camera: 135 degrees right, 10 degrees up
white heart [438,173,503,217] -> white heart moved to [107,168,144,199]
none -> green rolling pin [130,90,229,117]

--

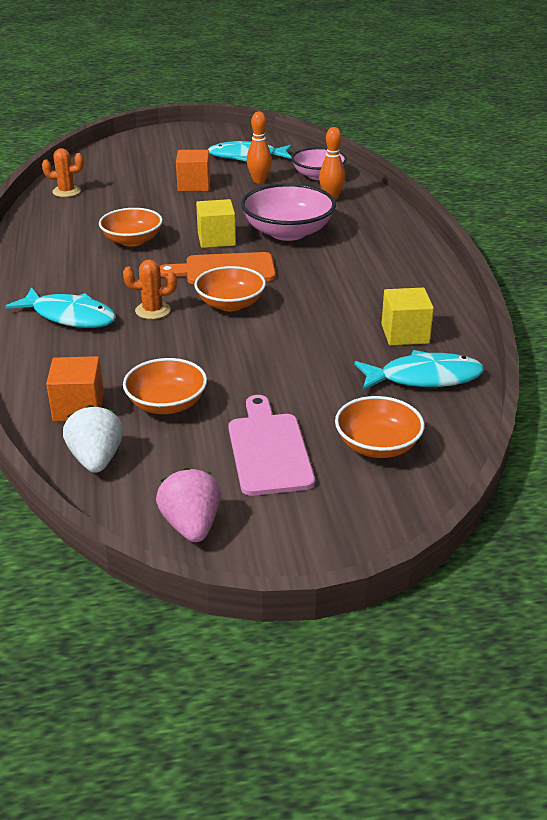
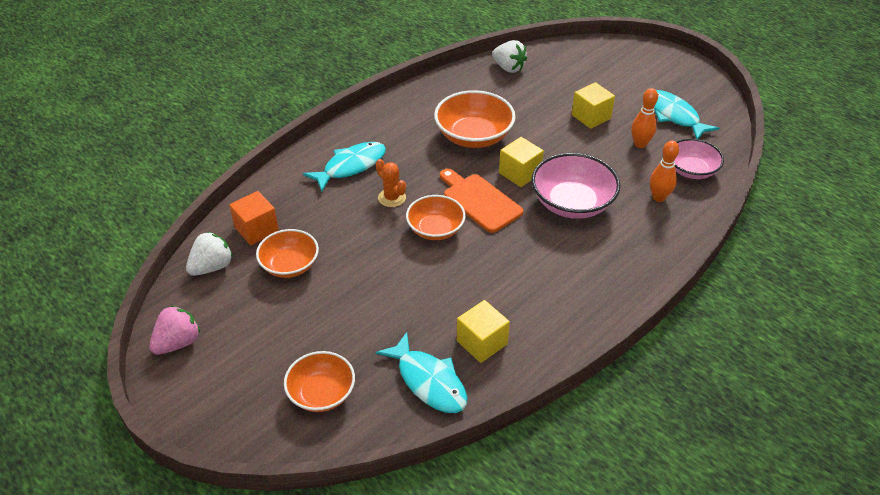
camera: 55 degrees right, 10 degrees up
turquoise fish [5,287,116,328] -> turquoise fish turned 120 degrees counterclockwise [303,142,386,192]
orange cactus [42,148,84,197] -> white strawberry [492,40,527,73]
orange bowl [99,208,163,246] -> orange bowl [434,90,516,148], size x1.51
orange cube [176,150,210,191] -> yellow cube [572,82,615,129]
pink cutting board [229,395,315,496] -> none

Task item>
Everything in the material above from the line that has "orange cube [176,150,210,191]" through the line that has "pink cutting board [229,395,315,496] -> none" must be duplicated exactly, with no other lines given.

Solution to this task>
orange cube [176,150,210,191] -> yellow cube [572,82,615,129]
pink cutting board [229,395,315,496] -> none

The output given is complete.